Exercise data

########################################

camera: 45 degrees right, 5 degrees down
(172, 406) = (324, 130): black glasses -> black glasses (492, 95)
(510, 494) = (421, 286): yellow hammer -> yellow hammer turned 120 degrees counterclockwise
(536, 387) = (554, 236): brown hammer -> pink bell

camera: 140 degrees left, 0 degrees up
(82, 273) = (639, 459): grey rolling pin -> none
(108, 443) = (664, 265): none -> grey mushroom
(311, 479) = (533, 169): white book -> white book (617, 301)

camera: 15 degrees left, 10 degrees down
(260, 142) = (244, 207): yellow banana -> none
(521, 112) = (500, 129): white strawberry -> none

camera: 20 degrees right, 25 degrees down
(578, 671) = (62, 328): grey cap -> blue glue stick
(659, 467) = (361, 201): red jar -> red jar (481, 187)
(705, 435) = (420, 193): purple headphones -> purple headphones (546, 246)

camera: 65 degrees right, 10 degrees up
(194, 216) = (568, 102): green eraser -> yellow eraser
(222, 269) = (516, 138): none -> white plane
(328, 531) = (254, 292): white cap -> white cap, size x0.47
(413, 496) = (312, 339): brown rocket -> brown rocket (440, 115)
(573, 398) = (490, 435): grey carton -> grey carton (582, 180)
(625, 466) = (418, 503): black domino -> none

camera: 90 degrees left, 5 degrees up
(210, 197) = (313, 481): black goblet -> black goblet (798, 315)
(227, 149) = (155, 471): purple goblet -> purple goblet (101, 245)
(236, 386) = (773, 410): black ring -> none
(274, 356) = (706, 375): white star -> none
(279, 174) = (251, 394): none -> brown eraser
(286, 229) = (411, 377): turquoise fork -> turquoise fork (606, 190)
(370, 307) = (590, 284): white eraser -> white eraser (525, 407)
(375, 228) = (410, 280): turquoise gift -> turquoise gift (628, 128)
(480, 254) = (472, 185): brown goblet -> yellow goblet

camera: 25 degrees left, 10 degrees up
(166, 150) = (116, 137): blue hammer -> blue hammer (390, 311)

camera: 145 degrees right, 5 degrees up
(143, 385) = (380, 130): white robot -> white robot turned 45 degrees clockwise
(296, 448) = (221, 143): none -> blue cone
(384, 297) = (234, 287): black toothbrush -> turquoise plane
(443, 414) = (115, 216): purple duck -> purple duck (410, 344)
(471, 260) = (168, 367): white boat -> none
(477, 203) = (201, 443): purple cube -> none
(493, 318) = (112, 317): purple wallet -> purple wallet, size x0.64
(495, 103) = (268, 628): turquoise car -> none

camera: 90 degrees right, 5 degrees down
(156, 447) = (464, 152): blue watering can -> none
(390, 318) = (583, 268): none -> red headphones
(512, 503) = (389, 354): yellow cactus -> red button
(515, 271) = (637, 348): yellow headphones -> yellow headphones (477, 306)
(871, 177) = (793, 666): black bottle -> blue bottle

########################################

The problem
For each line in the entries that holds "hammer", return that line.

Exercise output
(510, 494) = (421, 286): yellow hammer -> yellow hammer turned 120 degrees counterclockwise
(536, 387) = (554, 236): brown hammer -> pink bell
(166, 150) = (116, 137): blue hammer -> blue hammer (390, 311)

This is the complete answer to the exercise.